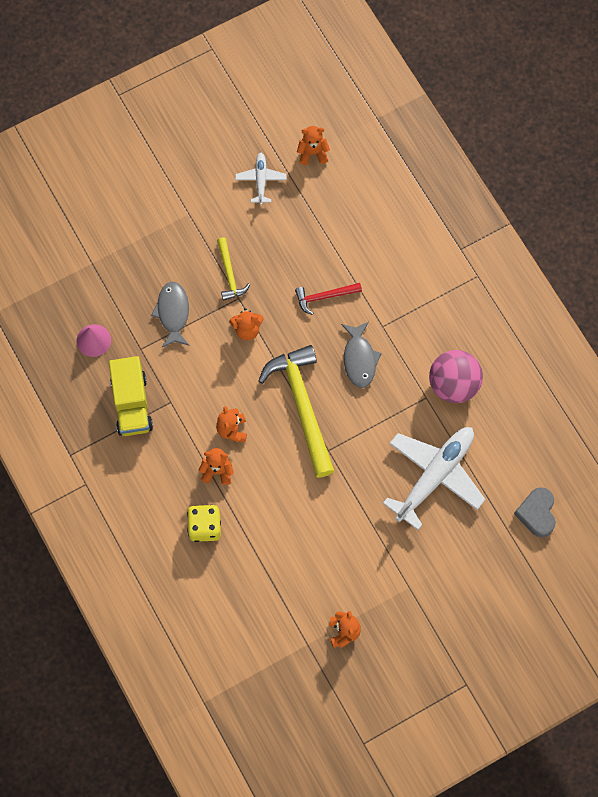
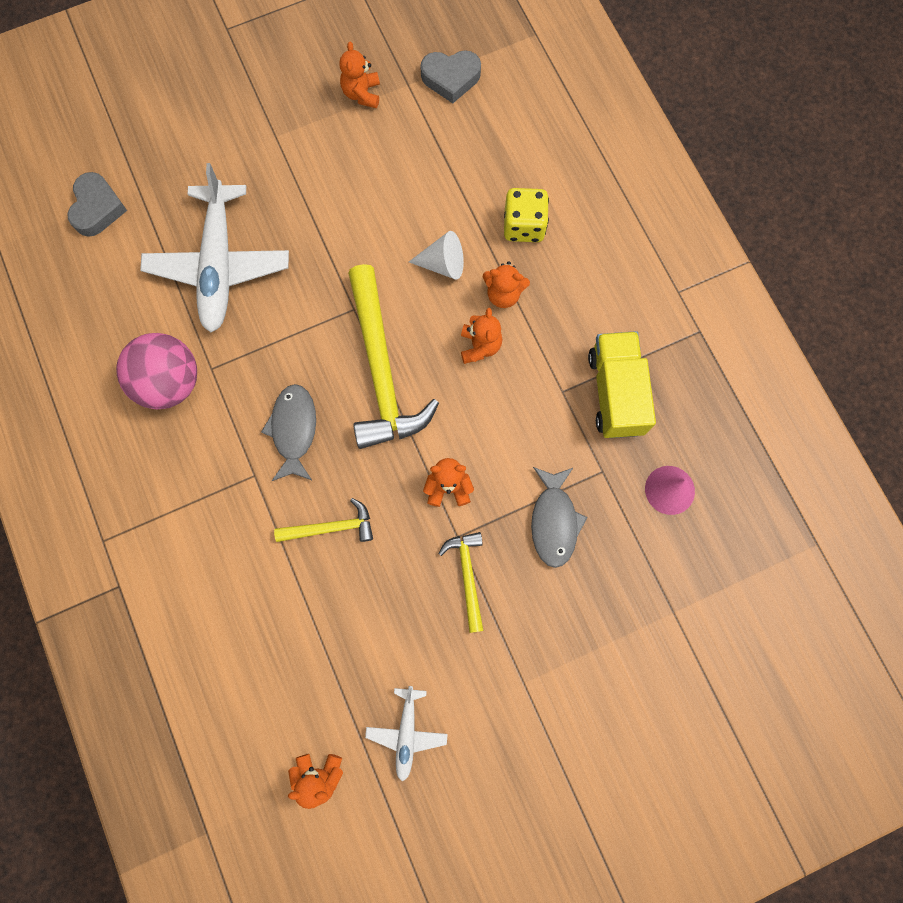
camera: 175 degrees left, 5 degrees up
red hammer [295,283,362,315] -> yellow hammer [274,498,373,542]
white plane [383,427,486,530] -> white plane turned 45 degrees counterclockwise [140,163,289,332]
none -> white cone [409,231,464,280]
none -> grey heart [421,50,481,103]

...

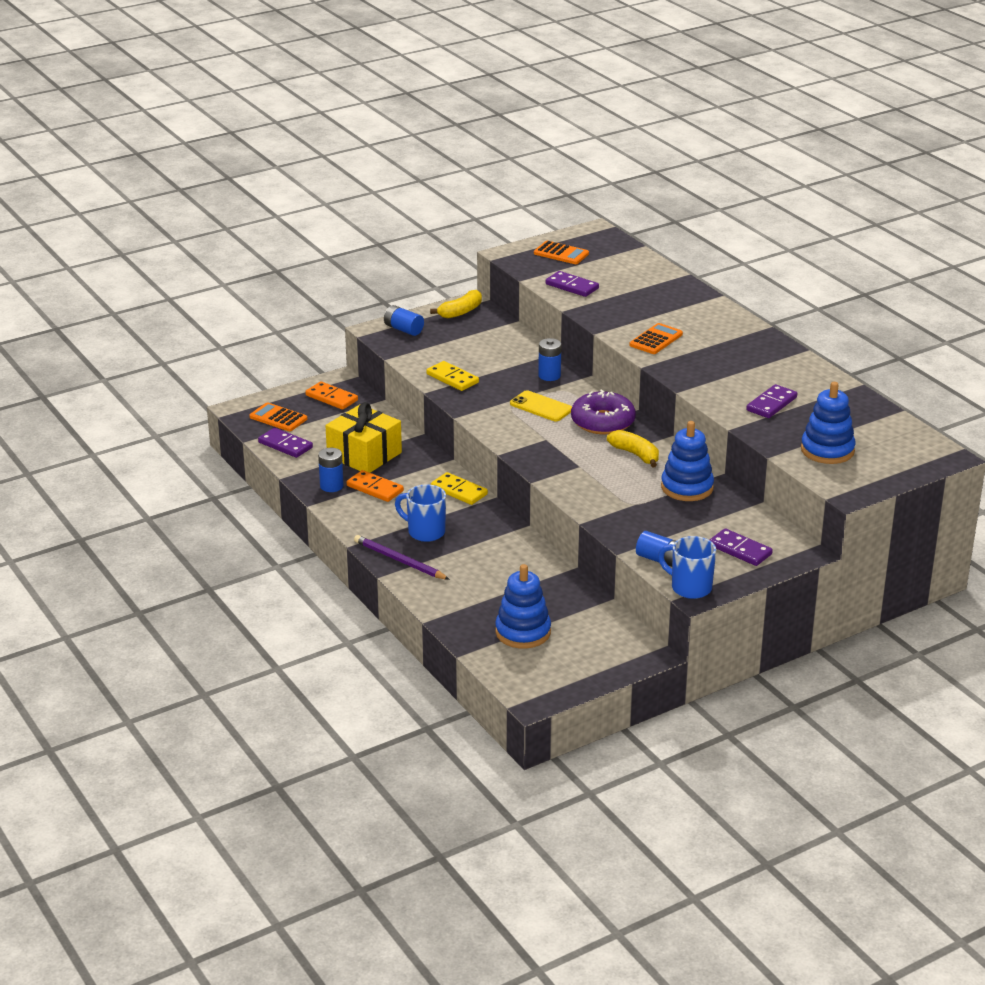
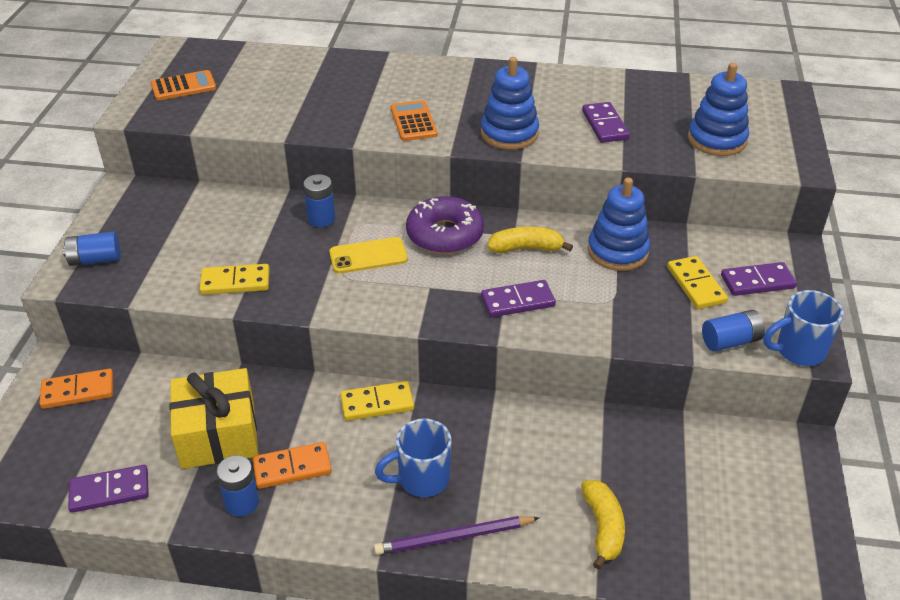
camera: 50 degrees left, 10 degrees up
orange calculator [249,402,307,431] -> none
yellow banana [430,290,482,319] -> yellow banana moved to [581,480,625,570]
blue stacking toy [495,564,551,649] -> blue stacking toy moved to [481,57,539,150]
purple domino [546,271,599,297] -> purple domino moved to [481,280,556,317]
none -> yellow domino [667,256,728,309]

...

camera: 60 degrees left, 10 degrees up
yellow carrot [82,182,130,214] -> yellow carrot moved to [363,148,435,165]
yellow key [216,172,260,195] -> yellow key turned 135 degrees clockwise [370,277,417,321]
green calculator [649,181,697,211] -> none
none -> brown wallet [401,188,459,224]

**Your goal:**
Go through the entries and report every line with the string "left".

**Output for this task:**
camera: 175 degrees left, 5 degrees up
camera: 50 degrees left, 10 degrees up
camera: 60 degrees left, 10 degrees up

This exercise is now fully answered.